## What is required
For each line of the data below, test for "purple". Report only the number of lines that pass.

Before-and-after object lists

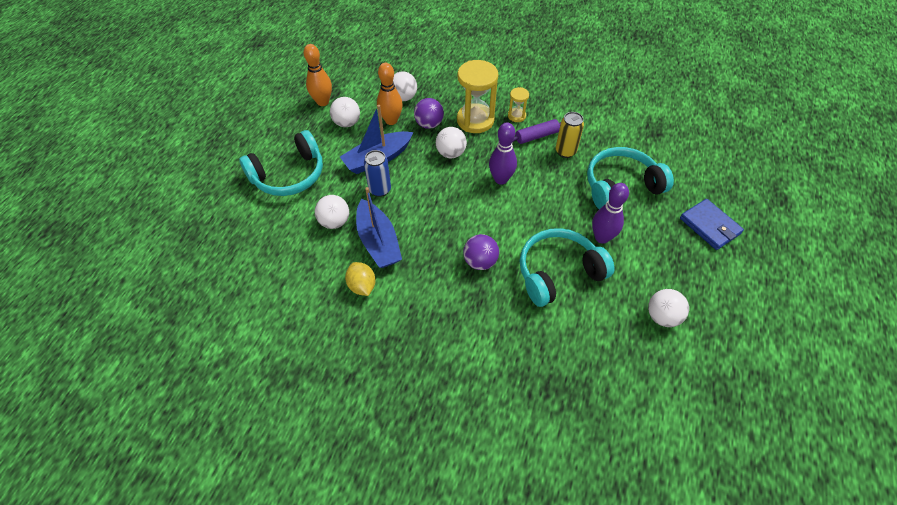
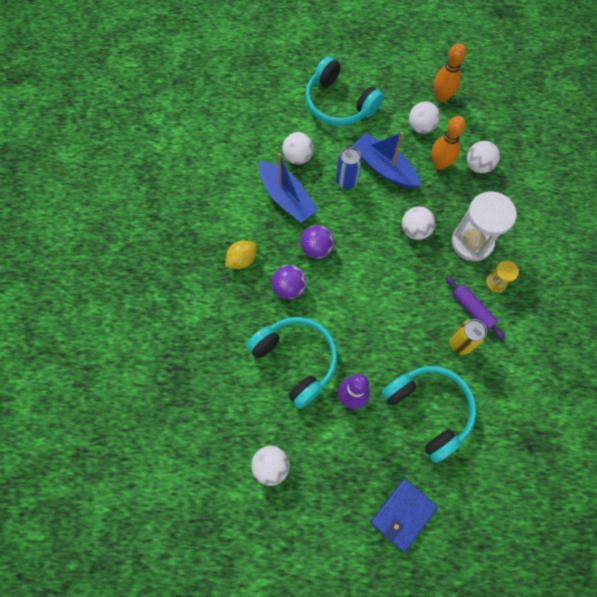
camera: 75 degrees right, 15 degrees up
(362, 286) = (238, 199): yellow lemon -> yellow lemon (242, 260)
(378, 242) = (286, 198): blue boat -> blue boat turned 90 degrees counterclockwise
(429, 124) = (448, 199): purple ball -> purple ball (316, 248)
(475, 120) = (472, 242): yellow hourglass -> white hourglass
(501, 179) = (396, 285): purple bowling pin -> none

## Your response
2